Object correspondence data:
= Beginning of Section =

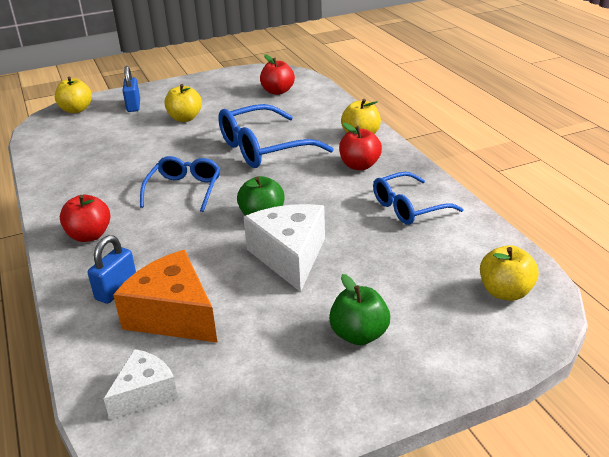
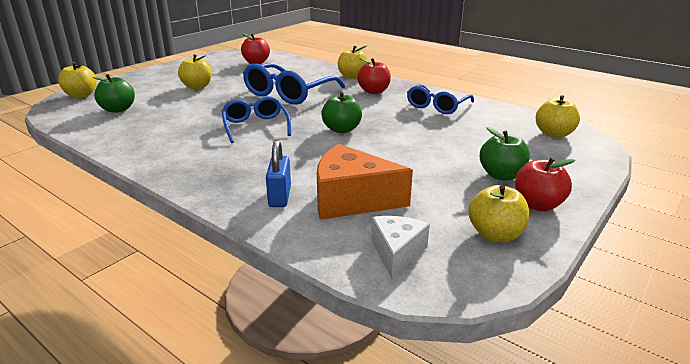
camera: 30 degrees left, 5 degrees down
(89, 136) = (118, 109): none -> green apple
(89, 235) = (206, 169): red apple -> red apple (537, 205)
(133, 106) = (138, 86): blue padlock -> none
(258, 409) = (495, 234): none -> yellow apple
(290, 256) = (393, 146): white cheese -> none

= End of Section =

ACTIVITY:
Produce the data again character for character, with the images left out.

OUTPUT OF THE EXERCISE:
camera: 30 degrees left, 5 degrees down
(89, 136) = (118, 109): none -> green apple
(89, 235) = (206, 169): red apple -> red apple (537, 205)
(133, 106) = (138, 86): blue padlock -> none
(258, 409) = (495, 234): none -> yellow apple
(290, 256) = (393, 146): white cheese -> none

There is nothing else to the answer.